- **Description of the task**
In the listing below, print exactly the lines between the line holding "(730, 390) = (513, 204): yellow" and the line holding "(1037, 371) = (447, 79): white", inclusive, and no more.

*** Opening of Supplied material ***

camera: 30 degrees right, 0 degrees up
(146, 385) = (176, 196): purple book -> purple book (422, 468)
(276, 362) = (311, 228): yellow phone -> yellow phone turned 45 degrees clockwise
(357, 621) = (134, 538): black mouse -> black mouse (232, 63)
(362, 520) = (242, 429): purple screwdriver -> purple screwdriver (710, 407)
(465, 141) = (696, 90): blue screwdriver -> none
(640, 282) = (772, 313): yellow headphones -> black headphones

*** Close of Supplied material ***
*** Opening of Supplied material ***

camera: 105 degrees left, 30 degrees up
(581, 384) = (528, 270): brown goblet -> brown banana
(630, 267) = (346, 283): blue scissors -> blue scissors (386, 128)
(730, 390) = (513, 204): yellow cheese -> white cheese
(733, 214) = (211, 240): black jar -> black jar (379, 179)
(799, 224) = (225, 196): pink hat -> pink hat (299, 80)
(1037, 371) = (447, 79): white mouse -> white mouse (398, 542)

*** Close of Supplied material ***

- **Result below**
(730, 390) = (513, 204): yellow cheese -> white cheese
(733, 214) = (211, 240): black jar -> black jar (379, 179)
(799, 224) = (225, 196): pink hat -> pink hat (299, 80)
(1037, 371) = (447, 79): white mouse -> white mouse (398, 542)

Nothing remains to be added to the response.